▶ **WORK TO COMPLETE**: Pick out every line in the rows below that contains the string "time". Case counts, so count only matches with the same capitalization.

▶ **RAW RECORDS**:

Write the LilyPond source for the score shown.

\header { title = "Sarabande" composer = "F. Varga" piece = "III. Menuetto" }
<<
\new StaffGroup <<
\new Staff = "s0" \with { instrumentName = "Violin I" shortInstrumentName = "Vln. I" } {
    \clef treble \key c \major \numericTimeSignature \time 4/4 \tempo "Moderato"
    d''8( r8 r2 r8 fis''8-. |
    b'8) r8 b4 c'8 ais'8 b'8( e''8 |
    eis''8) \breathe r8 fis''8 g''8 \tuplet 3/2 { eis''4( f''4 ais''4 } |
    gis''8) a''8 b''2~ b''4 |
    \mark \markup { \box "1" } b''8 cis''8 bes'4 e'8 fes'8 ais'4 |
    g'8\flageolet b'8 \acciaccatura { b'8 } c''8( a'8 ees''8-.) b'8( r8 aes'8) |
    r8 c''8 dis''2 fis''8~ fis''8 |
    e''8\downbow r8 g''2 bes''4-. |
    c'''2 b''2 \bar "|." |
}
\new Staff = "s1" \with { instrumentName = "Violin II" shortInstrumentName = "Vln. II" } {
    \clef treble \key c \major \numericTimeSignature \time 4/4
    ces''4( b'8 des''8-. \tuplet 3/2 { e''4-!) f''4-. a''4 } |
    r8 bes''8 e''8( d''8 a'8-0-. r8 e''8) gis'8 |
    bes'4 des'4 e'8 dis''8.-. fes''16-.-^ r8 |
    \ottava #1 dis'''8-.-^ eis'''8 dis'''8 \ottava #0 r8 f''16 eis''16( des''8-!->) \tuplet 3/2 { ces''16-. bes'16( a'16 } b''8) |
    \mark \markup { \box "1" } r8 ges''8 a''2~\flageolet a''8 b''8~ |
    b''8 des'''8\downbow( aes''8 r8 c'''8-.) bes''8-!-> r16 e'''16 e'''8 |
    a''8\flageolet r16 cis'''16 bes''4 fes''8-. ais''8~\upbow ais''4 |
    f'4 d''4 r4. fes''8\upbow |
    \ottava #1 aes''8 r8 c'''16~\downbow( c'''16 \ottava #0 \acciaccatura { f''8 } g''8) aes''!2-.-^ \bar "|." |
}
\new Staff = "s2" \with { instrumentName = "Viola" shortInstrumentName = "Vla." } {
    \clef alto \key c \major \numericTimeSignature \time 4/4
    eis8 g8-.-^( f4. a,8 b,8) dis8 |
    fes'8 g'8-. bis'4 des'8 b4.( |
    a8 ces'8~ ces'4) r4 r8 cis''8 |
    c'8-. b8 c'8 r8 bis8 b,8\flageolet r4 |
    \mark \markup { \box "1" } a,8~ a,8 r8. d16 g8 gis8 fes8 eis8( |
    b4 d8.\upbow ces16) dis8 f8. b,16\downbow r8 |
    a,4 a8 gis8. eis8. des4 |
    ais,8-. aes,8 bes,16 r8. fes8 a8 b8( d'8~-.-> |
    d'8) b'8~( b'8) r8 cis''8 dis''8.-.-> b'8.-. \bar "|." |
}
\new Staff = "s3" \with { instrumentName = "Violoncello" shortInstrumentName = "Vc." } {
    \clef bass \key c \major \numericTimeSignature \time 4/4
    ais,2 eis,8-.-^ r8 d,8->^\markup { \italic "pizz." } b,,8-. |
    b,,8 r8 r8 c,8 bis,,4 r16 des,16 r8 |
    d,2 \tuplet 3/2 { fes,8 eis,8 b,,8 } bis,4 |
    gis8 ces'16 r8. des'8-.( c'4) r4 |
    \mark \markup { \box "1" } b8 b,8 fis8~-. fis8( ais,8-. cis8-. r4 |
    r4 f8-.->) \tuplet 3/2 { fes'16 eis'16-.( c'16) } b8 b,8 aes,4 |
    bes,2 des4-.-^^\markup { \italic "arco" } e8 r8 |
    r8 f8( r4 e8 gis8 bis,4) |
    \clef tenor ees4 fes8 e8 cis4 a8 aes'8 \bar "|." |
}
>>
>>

▶ **ANSWER TO THE TASK**:
    \clef treble \key c \major \numericTimeSignature \time 4/4 \tempo "Moderato"
    \clef treble \key c \major \numericTimeSignature \time 4/4
    \clef alto \key c \major \numericTimeSignature \time 4/4
    \clef bass \key c \major \numericTimeSignature \time 4/4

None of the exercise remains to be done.